## Problem description
Exactly the lines from the one with "D1: LED red" to the end of the data below should be set down, and no others.

+++ Provided data

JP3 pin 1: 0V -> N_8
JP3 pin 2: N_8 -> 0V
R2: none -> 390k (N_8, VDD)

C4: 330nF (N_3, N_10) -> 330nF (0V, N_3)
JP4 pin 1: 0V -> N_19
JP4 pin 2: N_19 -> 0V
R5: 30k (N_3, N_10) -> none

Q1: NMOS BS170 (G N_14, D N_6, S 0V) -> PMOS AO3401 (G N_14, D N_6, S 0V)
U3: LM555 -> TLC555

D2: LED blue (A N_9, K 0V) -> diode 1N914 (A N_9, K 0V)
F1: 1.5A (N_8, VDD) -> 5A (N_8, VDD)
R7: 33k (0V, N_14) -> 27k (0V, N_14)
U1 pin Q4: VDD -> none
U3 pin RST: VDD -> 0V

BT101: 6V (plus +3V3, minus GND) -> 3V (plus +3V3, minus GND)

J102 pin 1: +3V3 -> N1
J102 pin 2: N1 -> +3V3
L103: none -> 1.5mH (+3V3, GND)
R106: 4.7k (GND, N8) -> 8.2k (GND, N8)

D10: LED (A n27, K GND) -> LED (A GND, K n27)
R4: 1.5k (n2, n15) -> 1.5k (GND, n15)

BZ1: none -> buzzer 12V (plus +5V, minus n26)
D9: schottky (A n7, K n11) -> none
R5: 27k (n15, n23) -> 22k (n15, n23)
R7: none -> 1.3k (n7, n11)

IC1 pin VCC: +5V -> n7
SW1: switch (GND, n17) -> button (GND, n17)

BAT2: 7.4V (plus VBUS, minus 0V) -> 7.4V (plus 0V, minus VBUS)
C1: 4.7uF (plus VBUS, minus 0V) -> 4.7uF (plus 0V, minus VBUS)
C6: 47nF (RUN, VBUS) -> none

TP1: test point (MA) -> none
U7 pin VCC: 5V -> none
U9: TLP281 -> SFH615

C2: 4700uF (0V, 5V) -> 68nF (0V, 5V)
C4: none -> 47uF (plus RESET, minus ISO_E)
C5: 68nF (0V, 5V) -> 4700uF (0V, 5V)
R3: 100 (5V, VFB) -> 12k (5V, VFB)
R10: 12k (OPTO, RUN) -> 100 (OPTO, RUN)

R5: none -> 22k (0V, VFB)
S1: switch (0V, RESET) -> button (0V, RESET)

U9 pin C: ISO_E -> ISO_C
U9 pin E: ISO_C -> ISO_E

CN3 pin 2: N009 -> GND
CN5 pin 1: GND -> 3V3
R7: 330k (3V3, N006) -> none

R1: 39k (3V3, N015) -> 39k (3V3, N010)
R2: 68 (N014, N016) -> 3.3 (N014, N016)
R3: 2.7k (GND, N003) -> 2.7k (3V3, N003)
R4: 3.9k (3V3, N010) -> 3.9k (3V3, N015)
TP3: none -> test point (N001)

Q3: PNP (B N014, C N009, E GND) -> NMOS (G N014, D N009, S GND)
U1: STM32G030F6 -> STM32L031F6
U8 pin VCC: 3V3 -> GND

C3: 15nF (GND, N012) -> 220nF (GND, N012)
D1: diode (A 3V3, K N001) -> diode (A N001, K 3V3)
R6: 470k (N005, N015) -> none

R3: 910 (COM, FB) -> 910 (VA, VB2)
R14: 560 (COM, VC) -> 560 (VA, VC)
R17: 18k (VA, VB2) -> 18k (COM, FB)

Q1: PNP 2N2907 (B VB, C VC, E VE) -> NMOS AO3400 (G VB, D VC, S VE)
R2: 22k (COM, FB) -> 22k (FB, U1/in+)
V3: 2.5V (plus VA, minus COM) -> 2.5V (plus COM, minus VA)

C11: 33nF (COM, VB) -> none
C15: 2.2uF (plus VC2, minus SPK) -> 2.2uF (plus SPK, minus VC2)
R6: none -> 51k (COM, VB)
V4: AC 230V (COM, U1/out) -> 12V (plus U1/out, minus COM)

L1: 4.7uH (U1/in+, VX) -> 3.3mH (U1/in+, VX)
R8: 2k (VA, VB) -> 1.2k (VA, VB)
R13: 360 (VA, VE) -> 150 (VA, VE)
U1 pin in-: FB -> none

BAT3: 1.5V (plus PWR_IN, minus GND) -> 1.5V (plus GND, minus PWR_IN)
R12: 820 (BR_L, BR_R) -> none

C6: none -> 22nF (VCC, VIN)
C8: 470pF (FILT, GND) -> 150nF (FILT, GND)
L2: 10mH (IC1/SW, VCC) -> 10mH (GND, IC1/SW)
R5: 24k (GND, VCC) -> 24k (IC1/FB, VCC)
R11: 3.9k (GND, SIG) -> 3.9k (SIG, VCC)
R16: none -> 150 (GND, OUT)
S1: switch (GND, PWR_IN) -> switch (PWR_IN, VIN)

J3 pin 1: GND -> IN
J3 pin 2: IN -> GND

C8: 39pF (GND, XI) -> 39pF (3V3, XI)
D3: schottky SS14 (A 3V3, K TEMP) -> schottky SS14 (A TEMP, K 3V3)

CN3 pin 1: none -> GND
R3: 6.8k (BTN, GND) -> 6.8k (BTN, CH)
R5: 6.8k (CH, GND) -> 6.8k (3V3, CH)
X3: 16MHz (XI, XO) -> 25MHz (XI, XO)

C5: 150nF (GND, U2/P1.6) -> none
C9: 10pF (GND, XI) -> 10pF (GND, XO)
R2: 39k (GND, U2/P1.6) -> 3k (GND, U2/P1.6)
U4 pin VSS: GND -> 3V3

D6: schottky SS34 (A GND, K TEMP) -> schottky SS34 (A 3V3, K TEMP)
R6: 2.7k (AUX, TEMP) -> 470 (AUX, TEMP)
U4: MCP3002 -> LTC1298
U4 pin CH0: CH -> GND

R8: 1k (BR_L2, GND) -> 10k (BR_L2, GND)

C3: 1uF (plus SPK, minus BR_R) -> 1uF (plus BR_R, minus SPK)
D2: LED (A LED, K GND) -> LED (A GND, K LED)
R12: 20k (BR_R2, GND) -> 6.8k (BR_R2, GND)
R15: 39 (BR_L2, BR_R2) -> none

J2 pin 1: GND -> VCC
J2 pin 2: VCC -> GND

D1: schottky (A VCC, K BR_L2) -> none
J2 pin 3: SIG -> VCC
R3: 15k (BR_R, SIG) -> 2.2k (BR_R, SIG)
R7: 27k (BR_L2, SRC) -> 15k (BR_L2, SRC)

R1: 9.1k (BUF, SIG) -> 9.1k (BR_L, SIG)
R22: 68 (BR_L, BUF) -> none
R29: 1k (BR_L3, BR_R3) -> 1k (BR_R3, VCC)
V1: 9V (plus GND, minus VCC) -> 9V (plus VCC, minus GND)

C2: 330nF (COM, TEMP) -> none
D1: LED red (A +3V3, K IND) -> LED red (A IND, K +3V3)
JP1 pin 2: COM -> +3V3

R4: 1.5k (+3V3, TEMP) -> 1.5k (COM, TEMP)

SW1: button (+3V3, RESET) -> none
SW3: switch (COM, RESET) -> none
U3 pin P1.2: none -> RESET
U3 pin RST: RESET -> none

++++++

## Solved problem
D1: LED red (A +3V3, K IND) -> LED red (A IND, K +3V3)
JP1 pin 2: COM -> +3V3

R4: 1.5k (+3V3, TEMP) -> 1.5k (COM, TEMP)

SW1: button (+3V3, RESET) -> none
SW3: switch (COM, RESET) -> none
U3 pin P1.2: none -> RESET
U3 pin RST: RESET -> none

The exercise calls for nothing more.